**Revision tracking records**
>>>>

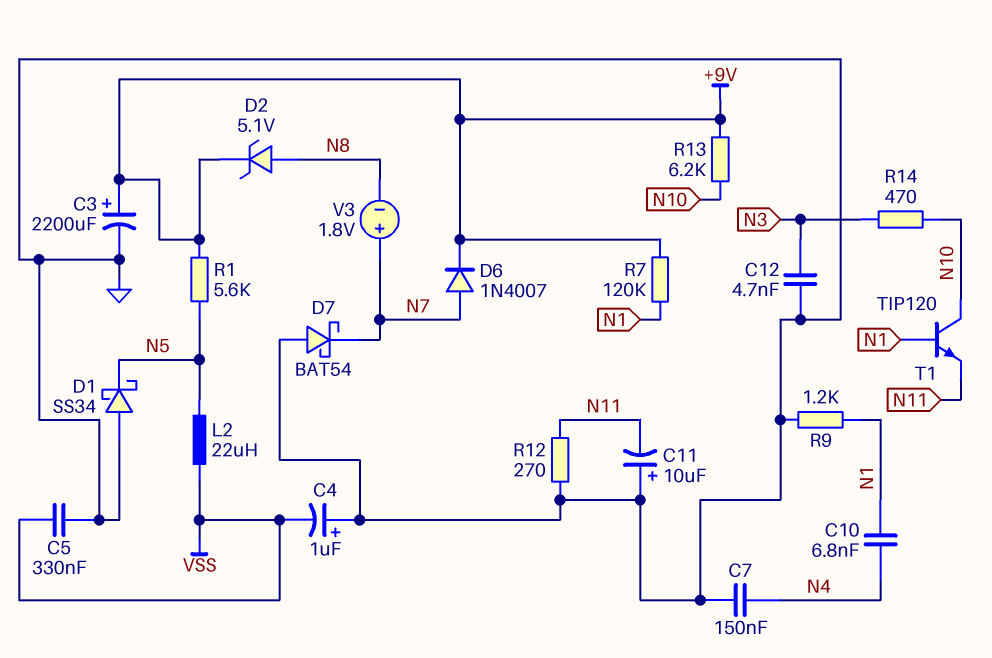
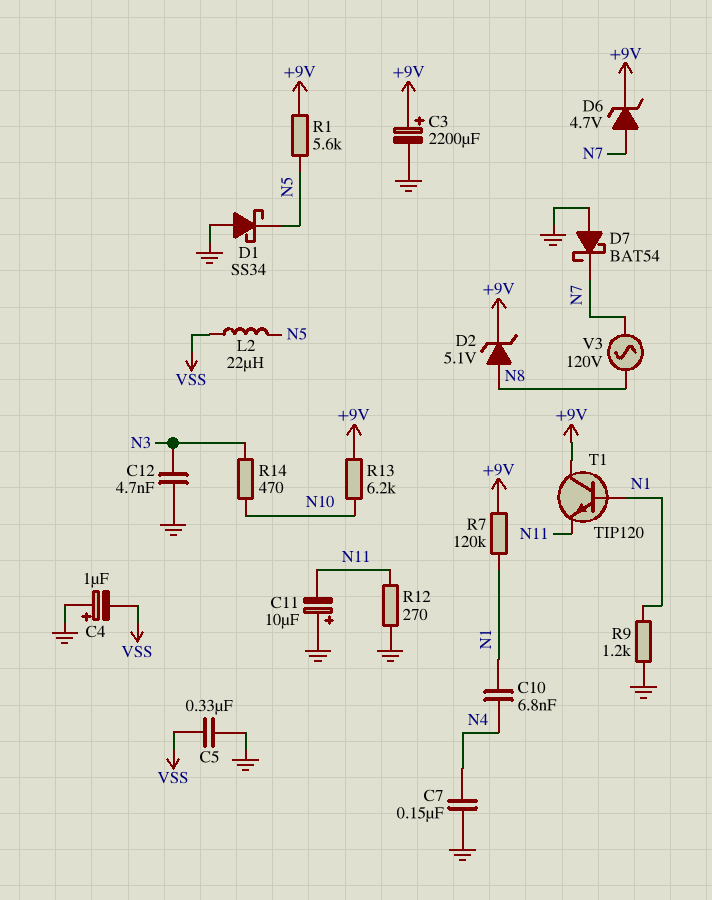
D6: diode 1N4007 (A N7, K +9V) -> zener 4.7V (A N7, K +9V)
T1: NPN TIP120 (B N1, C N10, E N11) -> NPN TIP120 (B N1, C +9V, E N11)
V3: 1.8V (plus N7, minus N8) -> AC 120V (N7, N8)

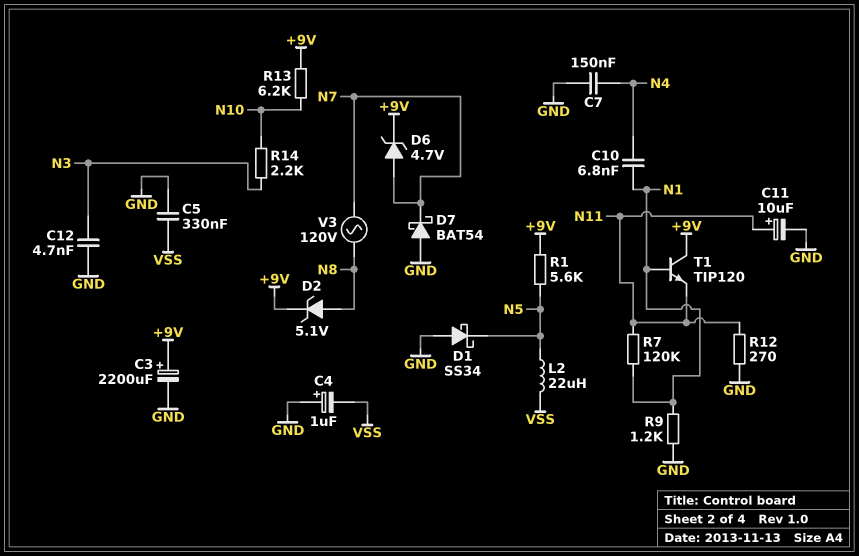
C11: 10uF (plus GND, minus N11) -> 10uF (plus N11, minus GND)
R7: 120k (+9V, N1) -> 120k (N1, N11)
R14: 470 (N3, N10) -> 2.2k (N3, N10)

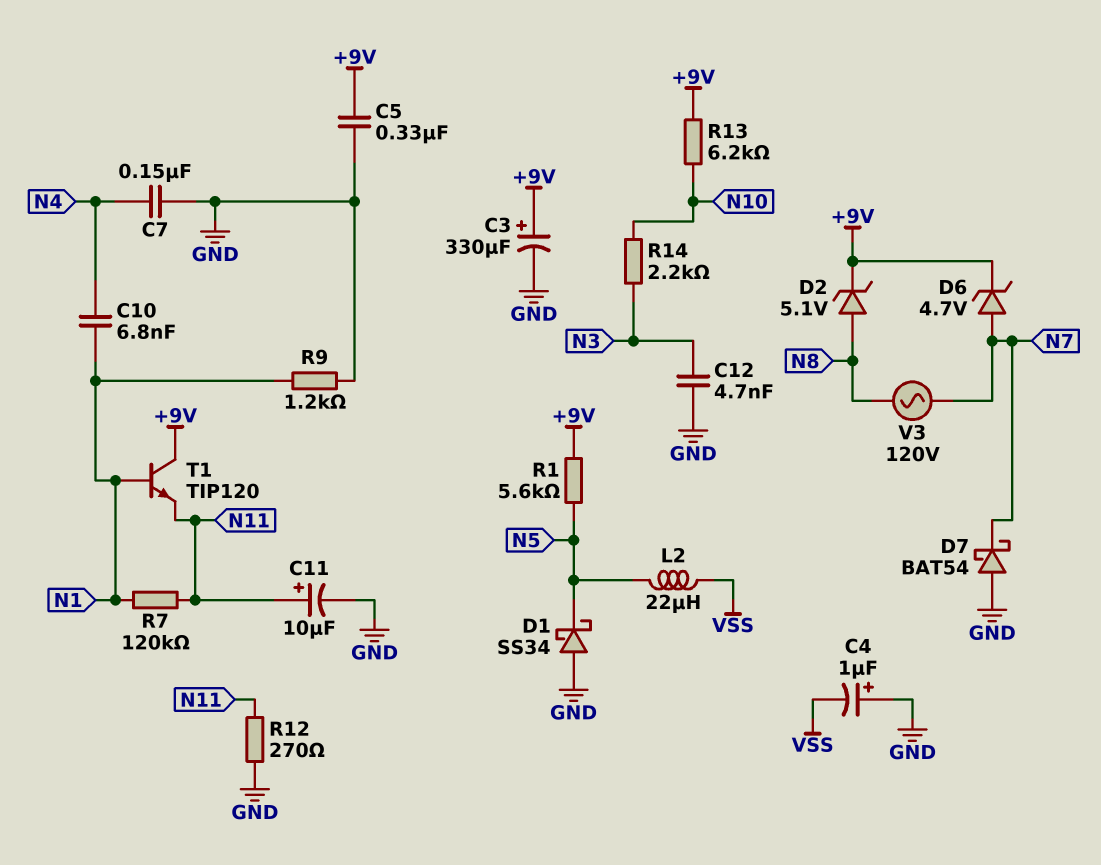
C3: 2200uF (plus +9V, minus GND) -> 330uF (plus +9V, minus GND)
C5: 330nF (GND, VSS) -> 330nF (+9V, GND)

<<<<
>>>>

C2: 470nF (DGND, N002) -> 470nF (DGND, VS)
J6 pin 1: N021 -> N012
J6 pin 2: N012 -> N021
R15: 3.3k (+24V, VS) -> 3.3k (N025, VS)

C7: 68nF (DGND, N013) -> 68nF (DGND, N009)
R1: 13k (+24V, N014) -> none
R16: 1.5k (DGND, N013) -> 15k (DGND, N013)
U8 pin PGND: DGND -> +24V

<<<<

**DESCRIPTION OF THE TASK**
Look above for the line with "D6: diode 1N4007" and the line with "R7: 120k (+9V, N1) -> 120k (N1, N11)", then restate exactly those two lines and all lines between them, with no pictures.

**ANSWER**
D6: diode 1N4007 (A N7, K +9V) -> zener 4.7V (A N7, K +9V)
T1: NPN TIP120 (B N1, C N10, E N11) -> NPN TIP120 (B N1, C +9V, E N11)
V3: 1.8V (plus N7, minus N8) -> AC 120V (N7, N8)

C11: 10uF (plus GND, minus N11) -> 10uF (plus N11, minus GND)
R7: 120k (+9V, N1) -> 120k (N1, N11)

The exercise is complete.